» Your task
From the line containing "RT1: 10k (-12V, 0V) -> 10k (0V, MIC)" through the last line of the entries below, repeat each line word for word and leave out the rest.

» Data section
==*==
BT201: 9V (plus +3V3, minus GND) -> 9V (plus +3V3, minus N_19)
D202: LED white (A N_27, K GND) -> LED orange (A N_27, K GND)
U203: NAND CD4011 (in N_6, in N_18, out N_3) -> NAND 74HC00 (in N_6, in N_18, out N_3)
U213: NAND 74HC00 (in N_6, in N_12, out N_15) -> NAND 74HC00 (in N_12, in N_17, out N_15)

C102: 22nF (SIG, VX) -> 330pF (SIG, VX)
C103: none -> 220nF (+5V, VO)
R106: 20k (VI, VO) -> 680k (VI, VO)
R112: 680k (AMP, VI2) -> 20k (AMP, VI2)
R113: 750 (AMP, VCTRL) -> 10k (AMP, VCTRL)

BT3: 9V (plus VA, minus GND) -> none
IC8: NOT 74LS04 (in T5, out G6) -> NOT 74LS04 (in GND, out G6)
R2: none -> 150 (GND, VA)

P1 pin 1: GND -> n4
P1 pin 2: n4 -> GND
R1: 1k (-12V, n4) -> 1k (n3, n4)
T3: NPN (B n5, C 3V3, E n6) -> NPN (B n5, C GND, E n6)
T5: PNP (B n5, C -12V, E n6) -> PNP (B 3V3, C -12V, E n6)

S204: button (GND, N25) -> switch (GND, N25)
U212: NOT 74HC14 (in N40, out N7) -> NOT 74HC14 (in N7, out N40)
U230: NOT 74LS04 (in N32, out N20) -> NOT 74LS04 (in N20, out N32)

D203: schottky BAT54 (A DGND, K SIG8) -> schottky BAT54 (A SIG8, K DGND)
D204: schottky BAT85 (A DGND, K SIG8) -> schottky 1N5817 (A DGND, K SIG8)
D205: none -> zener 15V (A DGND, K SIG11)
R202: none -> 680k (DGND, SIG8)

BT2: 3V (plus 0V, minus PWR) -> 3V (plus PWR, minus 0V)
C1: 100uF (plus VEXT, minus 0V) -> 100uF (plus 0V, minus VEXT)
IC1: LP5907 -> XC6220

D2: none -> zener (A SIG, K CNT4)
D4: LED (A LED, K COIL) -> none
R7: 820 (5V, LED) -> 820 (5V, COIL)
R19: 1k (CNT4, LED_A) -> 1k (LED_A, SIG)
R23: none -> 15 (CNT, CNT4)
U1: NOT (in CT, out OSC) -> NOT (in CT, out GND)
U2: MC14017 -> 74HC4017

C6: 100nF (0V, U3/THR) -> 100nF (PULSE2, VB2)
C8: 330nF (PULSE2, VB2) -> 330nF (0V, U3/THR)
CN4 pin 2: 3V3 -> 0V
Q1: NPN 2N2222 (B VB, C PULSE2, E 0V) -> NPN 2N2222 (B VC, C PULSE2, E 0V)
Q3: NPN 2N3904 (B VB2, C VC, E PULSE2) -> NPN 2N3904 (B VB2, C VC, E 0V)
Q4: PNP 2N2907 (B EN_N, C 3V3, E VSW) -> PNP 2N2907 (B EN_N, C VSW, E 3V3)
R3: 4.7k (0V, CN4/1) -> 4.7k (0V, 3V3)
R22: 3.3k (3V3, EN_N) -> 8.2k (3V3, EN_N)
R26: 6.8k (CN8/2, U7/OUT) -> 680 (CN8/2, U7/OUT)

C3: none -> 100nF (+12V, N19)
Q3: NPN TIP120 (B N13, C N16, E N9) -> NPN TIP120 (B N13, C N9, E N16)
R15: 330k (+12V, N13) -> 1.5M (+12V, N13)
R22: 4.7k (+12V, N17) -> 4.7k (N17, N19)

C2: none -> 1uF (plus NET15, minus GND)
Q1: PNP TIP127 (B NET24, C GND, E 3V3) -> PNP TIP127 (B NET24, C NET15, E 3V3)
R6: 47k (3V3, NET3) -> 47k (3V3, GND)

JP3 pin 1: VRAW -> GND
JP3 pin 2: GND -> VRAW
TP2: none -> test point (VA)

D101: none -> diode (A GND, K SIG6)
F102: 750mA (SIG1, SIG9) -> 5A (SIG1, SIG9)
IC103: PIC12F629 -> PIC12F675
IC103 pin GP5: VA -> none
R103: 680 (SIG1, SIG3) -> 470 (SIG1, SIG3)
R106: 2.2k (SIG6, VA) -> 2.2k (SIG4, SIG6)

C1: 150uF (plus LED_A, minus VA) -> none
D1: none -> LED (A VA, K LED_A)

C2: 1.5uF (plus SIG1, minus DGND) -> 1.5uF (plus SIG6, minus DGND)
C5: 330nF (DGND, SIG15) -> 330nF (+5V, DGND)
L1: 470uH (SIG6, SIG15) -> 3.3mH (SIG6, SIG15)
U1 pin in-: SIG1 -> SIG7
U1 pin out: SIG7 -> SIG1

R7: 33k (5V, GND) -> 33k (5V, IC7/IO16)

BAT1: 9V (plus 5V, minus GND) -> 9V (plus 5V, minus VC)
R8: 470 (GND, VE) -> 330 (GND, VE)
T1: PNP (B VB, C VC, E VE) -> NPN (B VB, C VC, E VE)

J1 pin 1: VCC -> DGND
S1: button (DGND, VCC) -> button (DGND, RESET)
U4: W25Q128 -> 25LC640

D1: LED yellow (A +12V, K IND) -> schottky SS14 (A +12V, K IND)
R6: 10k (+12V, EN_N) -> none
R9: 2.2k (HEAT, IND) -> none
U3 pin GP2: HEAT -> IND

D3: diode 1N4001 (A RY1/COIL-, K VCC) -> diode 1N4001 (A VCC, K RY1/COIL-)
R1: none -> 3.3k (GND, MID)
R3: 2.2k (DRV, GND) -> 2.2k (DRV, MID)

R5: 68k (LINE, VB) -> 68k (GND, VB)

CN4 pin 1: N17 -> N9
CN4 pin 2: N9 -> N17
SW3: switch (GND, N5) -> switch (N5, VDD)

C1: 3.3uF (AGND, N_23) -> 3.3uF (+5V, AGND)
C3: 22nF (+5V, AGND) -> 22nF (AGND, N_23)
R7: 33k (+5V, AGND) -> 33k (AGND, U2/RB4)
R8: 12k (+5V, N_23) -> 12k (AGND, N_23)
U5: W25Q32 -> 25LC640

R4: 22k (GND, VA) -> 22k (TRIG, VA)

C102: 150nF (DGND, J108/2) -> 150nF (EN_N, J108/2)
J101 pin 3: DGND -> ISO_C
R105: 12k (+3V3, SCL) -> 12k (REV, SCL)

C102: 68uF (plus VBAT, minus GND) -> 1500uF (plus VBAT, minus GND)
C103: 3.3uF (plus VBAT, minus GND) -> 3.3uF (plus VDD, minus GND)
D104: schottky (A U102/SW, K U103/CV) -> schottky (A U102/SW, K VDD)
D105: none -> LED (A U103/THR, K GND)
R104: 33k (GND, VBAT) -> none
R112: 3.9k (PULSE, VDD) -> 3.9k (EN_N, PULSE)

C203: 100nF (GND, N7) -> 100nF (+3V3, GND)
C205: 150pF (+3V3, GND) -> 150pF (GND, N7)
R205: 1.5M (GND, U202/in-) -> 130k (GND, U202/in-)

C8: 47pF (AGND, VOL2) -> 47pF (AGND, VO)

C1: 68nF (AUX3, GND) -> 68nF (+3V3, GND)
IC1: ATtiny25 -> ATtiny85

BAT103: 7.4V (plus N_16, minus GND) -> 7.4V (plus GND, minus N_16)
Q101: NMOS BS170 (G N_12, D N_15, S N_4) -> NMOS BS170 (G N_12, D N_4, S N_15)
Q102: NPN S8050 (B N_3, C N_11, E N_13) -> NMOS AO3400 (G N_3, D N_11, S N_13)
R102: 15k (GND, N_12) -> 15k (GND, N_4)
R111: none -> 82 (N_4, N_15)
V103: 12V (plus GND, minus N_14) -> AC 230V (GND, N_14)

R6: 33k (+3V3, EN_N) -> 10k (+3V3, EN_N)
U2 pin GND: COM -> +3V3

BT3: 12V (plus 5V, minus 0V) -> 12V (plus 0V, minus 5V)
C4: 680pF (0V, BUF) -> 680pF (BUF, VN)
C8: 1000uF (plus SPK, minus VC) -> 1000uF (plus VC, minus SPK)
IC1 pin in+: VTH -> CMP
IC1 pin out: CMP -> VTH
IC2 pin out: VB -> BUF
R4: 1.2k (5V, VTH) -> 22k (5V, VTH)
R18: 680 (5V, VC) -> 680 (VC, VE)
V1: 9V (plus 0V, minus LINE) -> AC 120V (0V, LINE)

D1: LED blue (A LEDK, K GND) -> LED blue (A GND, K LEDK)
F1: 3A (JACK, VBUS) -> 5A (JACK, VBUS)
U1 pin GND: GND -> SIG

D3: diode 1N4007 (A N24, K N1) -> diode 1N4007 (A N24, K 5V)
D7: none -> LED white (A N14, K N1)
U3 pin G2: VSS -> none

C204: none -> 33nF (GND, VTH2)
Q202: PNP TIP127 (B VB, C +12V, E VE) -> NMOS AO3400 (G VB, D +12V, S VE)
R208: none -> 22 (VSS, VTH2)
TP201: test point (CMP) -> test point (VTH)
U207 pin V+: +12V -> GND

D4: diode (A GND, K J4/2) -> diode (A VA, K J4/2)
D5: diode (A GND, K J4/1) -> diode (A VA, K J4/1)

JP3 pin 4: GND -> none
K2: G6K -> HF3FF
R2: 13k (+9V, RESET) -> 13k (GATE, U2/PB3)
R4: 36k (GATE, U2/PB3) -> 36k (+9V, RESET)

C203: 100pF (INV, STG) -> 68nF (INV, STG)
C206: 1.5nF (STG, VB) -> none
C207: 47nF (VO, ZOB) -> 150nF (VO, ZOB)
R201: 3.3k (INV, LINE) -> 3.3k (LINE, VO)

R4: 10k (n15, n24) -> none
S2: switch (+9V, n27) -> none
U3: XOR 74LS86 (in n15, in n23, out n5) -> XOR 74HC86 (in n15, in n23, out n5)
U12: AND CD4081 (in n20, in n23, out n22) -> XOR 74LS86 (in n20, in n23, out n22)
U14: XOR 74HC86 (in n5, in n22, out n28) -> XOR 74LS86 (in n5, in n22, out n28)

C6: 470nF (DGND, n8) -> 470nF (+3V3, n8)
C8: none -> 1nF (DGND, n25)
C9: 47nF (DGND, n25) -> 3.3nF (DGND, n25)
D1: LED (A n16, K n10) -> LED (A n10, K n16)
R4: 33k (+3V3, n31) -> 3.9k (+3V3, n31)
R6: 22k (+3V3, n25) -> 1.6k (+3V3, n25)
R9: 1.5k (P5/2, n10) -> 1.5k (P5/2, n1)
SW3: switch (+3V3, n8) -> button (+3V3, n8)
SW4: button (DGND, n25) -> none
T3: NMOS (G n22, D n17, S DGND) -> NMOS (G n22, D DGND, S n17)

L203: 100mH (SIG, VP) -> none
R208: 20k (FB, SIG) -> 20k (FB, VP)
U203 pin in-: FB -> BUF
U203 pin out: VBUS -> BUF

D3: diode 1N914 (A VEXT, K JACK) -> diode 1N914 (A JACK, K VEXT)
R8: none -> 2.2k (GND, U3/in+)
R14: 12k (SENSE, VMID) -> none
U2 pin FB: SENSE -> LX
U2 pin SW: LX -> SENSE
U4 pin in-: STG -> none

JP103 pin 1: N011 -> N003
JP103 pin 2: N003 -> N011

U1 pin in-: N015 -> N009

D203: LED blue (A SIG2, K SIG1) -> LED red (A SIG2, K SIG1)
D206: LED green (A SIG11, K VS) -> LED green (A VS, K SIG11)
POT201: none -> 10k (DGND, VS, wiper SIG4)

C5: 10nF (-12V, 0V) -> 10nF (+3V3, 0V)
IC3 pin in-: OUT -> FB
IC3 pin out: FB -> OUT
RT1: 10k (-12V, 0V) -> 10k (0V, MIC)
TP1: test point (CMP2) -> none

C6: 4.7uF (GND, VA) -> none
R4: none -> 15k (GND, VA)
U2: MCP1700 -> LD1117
==*==
» Result of this exercise
RT1: 10k (-12V, 0V) -> 10k (0V, MIC)
TP1: test point (CMP2) -> none

C6: 4.7uF (GND, VA) -> none
R4: none -> 15k (GND, VA)
U2: MCP1700 -> LD1117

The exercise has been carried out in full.